▶ **WHAT NEEDS TO BE DONE**: With both ends included, repeat exactly the lines of the entries below from the one containing "pink marker [19,168,39,233]" down to the one containing "yellow clock [725,257,778,321]", and no others.

::: EXTRACTED RECORDS :::

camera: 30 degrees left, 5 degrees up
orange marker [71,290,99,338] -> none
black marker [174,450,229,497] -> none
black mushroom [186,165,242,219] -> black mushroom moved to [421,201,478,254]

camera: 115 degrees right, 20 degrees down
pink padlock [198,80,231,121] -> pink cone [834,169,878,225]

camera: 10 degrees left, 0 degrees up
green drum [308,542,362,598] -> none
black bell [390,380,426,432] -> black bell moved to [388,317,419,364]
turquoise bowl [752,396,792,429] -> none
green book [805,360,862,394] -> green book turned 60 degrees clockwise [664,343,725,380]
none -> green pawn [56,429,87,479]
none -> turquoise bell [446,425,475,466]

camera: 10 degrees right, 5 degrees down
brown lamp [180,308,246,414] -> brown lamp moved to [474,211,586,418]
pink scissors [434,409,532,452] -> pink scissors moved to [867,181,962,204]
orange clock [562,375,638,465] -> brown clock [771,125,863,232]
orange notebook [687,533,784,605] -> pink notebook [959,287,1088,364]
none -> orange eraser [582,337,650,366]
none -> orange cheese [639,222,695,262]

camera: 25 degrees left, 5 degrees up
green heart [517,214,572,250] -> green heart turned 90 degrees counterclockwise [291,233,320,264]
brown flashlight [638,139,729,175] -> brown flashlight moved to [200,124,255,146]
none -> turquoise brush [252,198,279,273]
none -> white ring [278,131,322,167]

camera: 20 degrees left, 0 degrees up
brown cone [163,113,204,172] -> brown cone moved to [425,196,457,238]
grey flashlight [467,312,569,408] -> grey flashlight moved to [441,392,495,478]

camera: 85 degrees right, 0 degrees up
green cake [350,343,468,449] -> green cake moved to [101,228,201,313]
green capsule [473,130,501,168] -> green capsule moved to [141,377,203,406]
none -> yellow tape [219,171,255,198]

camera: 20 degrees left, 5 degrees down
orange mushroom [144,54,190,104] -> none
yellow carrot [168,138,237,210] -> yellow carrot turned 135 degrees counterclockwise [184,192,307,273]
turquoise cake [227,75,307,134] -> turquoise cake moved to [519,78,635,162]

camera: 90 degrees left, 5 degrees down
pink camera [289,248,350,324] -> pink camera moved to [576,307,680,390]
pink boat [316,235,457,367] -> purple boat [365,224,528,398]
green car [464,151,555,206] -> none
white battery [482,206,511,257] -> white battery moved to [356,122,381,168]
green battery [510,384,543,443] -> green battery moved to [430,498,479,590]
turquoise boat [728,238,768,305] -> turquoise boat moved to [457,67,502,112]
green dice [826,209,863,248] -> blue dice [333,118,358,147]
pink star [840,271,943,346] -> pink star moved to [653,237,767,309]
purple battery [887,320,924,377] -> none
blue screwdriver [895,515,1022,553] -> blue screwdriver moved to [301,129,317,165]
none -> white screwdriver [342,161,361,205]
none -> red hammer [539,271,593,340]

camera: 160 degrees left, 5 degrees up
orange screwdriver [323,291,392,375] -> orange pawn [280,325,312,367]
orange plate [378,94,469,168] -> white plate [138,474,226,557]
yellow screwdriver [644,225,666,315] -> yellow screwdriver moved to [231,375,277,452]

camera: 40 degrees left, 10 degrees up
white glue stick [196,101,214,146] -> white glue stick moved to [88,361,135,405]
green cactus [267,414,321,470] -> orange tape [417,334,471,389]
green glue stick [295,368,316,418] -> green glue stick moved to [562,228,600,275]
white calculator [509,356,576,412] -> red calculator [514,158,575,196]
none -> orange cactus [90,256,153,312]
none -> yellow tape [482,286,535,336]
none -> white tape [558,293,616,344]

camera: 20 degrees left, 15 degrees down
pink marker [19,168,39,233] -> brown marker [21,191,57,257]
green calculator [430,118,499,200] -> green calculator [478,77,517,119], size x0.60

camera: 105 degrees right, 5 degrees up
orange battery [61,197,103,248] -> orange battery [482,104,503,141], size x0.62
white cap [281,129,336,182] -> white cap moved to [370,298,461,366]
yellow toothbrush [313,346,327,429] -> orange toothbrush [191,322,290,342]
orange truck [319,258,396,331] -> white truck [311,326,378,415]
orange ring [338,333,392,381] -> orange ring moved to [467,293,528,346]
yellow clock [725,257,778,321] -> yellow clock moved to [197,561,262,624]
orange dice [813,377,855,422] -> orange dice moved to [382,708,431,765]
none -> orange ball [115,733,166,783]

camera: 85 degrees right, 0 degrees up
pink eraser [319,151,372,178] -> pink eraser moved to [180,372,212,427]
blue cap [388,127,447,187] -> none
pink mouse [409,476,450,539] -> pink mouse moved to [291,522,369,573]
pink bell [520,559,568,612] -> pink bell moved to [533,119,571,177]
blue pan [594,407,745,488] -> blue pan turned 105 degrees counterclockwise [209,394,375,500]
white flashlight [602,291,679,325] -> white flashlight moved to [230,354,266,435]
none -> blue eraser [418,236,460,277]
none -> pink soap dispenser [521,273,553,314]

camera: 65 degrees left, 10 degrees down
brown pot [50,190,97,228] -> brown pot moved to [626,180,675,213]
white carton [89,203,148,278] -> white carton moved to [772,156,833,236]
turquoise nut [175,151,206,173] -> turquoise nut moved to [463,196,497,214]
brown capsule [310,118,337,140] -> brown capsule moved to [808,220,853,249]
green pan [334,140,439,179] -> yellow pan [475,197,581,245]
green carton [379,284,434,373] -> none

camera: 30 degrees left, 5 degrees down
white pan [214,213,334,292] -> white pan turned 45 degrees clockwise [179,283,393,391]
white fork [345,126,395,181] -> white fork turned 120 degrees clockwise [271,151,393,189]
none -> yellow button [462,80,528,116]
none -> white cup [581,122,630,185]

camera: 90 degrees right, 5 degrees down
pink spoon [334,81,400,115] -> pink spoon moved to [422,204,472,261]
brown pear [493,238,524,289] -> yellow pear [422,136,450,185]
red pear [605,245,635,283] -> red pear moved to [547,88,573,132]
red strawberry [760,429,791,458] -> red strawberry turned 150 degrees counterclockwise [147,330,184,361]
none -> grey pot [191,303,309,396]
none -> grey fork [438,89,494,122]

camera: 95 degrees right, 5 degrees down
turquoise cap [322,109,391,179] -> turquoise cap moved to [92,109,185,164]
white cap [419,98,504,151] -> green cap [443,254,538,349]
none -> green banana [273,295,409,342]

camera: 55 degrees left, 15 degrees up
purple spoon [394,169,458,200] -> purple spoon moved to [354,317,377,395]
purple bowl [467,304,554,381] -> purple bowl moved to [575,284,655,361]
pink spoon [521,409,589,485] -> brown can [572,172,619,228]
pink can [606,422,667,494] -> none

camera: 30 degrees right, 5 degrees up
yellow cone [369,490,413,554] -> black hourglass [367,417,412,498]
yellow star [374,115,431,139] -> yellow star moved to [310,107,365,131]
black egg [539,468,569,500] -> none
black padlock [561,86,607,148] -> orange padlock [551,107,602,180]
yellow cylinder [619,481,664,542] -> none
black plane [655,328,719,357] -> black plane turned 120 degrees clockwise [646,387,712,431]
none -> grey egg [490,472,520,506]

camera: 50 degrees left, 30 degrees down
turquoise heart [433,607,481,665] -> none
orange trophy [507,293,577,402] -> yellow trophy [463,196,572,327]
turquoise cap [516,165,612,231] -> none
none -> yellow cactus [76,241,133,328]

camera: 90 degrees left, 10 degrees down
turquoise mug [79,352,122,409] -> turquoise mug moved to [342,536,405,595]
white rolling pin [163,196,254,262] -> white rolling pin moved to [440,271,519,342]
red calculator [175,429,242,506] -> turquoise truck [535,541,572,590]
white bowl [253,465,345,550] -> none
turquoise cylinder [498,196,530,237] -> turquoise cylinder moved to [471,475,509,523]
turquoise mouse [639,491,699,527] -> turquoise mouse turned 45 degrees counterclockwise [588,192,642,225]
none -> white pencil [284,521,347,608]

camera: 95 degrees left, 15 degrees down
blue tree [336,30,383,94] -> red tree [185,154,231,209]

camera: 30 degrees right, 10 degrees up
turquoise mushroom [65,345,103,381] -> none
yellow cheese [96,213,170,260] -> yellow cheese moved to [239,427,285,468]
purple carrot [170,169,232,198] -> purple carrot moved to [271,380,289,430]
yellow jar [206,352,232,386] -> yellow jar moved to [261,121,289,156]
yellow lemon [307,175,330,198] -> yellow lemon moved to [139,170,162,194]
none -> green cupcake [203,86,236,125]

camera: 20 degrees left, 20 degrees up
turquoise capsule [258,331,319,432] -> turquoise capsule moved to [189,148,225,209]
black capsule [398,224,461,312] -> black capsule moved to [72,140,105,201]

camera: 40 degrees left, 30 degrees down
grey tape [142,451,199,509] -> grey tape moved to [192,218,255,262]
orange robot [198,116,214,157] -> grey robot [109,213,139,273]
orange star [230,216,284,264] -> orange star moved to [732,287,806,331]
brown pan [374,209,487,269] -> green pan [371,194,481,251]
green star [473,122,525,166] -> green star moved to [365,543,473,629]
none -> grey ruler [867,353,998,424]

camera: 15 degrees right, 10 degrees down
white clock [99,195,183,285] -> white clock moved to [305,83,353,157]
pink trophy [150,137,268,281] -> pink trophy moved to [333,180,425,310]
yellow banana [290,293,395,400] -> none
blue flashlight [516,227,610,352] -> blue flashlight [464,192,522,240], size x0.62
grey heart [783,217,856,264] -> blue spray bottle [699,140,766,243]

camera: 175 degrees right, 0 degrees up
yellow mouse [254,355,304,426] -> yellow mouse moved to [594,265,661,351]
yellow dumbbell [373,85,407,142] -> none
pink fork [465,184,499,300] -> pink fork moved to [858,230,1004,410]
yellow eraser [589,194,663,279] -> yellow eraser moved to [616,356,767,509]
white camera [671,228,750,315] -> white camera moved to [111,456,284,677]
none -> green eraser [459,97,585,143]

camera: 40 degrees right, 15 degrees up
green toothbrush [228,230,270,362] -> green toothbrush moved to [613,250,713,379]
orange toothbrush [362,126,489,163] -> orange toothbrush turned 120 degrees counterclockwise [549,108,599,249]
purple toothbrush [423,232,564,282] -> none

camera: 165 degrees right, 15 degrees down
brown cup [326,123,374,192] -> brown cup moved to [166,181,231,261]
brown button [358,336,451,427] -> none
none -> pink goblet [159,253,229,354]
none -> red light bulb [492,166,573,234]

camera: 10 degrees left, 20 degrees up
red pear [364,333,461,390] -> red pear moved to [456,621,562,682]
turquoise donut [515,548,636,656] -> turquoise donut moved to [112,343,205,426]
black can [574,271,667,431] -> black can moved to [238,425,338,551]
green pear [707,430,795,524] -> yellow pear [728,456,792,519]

:::

▶ **OUTPUT OF THE TASK**:
pink marker [19,168,39,233] -> brown marker [21,191,57,257]
green calculator [430,118,499,200] -> green calculator [478,77,517,119], size x0.60

camera: 105 degrees right, 5 degrees up
orange battery [61,197,103,248] -> orange battery [482,104,503,141], size x0.62
white cap [281,129,336,182] -> white cap moved to [370,298,461,366]
yellow toothbrush [313,346,327,429] -> orange toothbrush [191,322,290,342]
orange truck [319,258,396,331] -> white truck [311,326,378,415]
orange ring [338,333,392,381] -> orange ring moved to [467,293,528,346]
yellow clock [725,257,778,321] -> yellow clock moved to [197,561,262,624]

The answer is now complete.